- _Exercise instructions_: Present the items from the line containing "slender (1199, 790)" through the line containing "shared [168, 427]", inclusive, as a Markdown table with the columns Row and Line, omitting blank lines.
begin Data entries
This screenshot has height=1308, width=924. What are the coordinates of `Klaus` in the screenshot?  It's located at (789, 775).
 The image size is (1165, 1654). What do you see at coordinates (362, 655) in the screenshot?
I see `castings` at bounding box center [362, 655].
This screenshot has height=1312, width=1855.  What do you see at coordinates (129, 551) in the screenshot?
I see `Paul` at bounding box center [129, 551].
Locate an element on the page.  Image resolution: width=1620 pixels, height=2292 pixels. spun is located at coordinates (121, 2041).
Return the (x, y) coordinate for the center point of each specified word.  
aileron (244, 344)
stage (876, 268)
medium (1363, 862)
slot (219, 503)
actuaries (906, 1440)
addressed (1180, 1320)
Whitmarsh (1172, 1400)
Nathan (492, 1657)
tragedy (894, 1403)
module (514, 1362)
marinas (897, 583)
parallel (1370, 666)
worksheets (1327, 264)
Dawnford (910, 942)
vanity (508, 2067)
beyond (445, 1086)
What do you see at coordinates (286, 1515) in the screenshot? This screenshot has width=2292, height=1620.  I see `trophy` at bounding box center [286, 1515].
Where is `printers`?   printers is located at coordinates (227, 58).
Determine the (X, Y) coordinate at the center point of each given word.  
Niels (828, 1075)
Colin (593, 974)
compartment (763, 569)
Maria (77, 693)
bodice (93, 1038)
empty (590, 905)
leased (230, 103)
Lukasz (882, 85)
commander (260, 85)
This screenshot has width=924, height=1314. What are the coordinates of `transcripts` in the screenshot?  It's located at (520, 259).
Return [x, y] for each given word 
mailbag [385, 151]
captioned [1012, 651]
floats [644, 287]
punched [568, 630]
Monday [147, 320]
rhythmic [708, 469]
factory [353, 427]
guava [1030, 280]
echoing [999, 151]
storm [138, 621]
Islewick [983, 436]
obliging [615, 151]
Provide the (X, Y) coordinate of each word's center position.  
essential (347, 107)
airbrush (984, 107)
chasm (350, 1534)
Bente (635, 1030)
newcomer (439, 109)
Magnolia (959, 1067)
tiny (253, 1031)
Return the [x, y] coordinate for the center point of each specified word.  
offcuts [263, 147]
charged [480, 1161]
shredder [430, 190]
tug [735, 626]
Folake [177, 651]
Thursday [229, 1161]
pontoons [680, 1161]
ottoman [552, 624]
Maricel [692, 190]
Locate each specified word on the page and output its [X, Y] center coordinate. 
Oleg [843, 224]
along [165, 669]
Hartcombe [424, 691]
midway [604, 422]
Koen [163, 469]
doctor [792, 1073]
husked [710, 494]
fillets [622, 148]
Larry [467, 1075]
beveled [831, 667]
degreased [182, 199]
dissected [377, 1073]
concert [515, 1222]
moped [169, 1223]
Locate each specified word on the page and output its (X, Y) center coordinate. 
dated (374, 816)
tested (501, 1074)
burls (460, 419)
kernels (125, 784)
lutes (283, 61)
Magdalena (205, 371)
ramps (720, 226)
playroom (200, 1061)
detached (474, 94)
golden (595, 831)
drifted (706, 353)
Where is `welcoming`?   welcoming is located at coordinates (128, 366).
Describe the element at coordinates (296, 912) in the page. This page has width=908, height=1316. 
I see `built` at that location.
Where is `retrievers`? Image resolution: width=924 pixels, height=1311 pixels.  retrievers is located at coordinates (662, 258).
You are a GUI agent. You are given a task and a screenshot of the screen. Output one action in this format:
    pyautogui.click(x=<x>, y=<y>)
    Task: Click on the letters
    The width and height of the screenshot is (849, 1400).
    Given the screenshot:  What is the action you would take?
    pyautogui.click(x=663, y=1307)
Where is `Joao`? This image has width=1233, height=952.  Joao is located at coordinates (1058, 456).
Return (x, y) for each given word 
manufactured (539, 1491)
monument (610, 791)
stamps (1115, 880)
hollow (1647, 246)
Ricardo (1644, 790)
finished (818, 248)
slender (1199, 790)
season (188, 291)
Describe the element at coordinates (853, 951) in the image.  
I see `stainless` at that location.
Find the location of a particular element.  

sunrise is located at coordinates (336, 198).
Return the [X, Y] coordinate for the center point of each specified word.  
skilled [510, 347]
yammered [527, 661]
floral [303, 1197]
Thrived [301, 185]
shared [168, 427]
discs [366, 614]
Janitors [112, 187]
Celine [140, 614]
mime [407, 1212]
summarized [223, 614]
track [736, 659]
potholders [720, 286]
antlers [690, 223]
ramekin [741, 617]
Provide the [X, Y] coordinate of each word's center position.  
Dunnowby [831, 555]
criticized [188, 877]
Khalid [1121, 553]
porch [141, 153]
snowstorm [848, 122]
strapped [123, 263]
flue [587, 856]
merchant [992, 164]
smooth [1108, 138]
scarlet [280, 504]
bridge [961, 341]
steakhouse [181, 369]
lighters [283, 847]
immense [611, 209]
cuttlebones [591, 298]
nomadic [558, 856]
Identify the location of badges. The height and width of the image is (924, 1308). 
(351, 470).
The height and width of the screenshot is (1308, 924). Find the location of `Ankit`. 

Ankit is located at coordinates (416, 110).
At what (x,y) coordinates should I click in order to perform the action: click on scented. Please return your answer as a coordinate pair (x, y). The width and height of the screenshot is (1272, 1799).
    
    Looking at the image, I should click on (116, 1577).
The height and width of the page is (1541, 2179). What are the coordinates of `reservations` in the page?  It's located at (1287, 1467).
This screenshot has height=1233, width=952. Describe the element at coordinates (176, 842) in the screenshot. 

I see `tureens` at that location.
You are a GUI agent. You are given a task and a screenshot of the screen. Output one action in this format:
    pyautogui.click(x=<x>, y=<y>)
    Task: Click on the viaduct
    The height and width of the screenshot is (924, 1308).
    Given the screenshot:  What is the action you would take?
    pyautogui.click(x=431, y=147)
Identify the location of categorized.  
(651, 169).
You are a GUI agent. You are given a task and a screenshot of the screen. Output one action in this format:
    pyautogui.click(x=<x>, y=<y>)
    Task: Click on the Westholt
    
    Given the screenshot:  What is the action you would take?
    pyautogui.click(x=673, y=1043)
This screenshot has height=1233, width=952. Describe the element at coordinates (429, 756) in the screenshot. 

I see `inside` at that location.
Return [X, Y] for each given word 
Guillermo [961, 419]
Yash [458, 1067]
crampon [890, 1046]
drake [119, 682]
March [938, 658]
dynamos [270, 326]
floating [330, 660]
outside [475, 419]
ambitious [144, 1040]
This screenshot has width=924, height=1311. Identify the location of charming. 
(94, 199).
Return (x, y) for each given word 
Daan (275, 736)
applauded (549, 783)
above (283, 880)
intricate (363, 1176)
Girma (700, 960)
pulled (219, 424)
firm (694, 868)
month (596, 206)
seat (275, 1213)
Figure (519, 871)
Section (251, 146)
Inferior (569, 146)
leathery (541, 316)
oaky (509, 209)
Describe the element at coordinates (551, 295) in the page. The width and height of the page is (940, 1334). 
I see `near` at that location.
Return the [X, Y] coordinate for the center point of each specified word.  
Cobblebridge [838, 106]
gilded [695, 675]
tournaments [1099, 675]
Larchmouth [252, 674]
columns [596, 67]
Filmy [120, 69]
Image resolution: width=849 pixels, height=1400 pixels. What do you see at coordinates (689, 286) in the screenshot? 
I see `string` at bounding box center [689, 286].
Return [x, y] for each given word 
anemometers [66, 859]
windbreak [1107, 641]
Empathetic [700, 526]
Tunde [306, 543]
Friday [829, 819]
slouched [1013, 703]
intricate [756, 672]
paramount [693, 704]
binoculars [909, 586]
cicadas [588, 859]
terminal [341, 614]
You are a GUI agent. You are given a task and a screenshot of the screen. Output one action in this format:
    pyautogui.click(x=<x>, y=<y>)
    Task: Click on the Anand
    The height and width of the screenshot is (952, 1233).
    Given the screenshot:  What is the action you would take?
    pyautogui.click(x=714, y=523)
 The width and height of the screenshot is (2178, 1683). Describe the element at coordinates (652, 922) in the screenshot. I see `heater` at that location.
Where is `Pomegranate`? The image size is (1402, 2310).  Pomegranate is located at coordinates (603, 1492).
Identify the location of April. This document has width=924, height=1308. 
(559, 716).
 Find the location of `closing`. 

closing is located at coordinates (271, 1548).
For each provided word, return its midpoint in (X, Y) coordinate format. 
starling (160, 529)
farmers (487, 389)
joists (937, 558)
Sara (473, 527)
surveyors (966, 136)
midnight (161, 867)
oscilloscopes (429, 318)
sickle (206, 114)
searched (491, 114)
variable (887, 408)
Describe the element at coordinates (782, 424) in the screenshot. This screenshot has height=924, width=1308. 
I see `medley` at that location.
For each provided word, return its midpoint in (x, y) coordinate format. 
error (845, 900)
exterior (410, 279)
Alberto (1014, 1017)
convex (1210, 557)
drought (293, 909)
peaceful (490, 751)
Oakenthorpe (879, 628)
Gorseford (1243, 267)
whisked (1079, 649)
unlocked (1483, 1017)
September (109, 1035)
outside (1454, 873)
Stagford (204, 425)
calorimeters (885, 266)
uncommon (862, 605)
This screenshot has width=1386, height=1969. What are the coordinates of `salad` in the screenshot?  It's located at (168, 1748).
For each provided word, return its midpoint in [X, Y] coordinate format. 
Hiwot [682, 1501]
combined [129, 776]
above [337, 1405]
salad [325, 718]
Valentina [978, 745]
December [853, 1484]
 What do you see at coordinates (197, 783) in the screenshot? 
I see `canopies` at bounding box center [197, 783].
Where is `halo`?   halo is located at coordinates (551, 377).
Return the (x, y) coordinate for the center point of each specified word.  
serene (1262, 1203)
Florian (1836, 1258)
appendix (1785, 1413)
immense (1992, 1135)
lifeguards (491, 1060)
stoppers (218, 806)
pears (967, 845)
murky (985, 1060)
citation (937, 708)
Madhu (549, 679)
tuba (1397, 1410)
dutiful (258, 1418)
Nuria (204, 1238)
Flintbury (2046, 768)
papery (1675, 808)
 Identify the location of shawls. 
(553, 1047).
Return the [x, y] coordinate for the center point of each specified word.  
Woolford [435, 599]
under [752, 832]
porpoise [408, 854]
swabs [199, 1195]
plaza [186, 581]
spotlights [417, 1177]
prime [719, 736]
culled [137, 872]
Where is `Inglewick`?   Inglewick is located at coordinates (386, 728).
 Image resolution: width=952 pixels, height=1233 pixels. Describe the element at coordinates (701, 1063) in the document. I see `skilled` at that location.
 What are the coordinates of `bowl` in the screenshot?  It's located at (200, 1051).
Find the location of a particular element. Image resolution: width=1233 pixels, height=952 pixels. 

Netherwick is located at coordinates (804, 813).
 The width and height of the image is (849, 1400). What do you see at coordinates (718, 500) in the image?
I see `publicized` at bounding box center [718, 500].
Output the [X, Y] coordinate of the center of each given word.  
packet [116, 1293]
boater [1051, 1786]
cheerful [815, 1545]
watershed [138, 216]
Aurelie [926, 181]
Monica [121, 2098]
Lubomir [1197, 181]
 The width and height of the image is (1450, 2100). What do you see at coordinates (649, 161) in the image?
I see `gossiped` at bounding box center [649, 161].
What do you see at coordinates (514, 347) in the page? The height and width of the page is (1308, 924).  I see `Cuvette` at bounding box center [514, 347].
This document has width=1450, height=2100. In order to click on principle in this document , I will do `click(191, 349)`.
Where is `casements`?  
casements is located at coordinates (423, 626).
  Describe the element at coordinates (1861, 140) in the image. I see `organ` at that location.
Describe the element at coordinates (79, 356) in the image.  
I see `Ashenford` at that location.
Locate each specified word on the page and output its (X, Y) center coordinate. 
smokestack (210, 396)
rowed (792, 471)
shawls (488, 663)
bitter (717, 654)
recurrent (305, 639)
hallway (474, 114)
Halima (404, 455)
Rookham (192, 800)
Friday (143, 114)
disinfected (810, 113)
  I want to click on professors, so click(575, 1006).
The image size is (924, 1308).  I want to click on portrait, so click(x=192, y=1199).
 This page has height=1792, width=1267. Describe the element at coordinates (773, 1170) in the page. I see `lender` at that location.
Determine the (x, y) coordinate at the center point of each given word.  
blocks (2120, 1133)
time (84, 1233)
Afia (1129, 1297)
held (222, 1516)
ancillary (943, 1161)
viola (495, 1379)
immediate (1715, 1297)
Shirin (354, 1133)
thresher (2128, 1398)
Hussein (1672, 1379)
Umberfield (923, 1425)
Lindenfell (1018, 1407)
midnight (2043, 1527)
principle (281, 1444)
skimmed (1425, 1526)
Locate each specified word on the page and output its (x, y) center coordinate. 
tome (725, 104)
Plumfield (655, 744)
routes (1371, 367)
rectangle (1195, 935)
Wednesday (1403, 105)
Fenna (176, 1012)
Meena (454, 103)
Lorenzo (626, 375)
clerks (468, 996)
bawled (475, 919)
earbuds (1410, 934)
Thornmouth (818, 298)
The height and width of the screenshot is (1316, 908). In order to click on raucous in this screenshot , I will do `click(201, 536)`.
end Data entries
- _Task response_:
| Row | Line |
|---|---|
| 1 | slender (1199, 790) |
| 2 | season (188, 291) |
| 3 | Describe the element at coordinates (853, 951) in the image.   |
| 4 | I see `stainless` at that location. |
| 5 | Find the location of a particular element.   |
| 6 | sunrise is located at coordinates (336, 198). |
| 7 | Return the [X, Y] coordinate for the center point of each specified word.   |
| 8 | skilled [510, 347] |
| 9 | yammered [527, 661] |
| 10 | floral [303, 1197] |
| 11 | Thrived [301, 185] |
| 12 | shared [168, 427] |